Give the data again exactly, without its images.

▸ **Information provided**:
####################
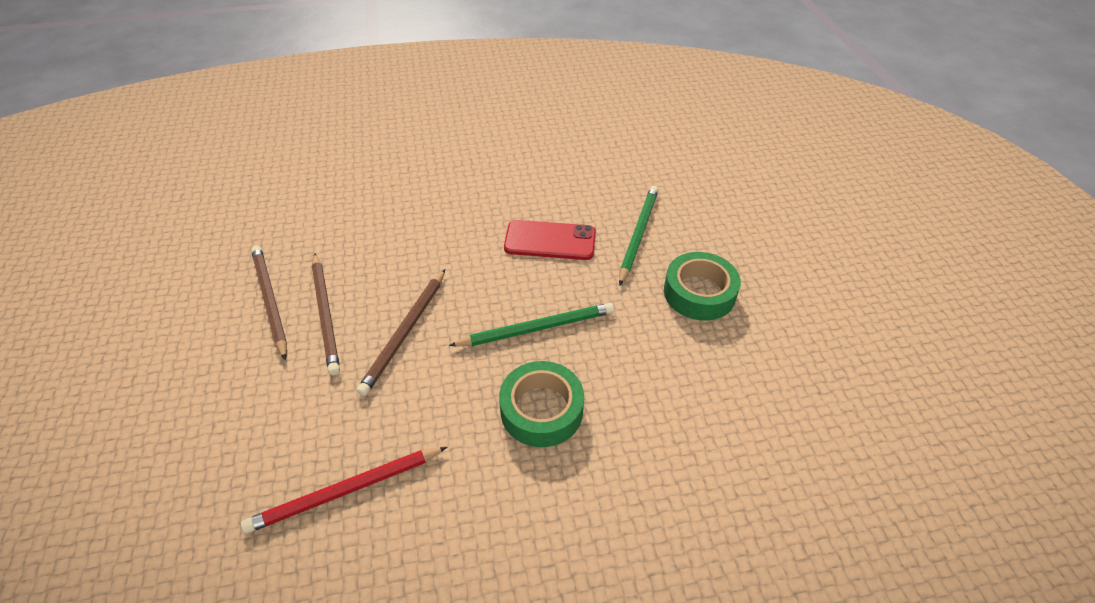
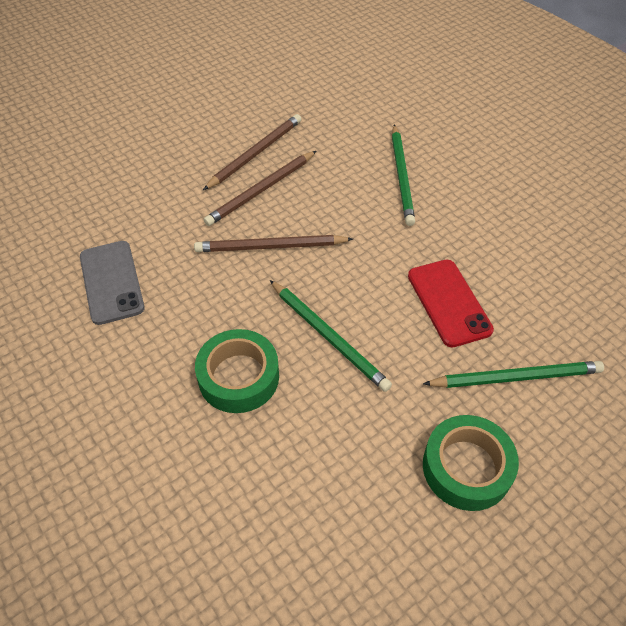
camera: 65 degrees right, 5 degrees up
(346, 490) = (112, 282): red pencil -> grey phone
(396, 212) = (402, 176): none -> green pencil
####################
▸ **Written reply**:
camera: 65 degrees right, 5 degrees up
(346, 490) = (112, 282): red pencil -> grey phone
(396, 212) = (402, 176): none -> green pencil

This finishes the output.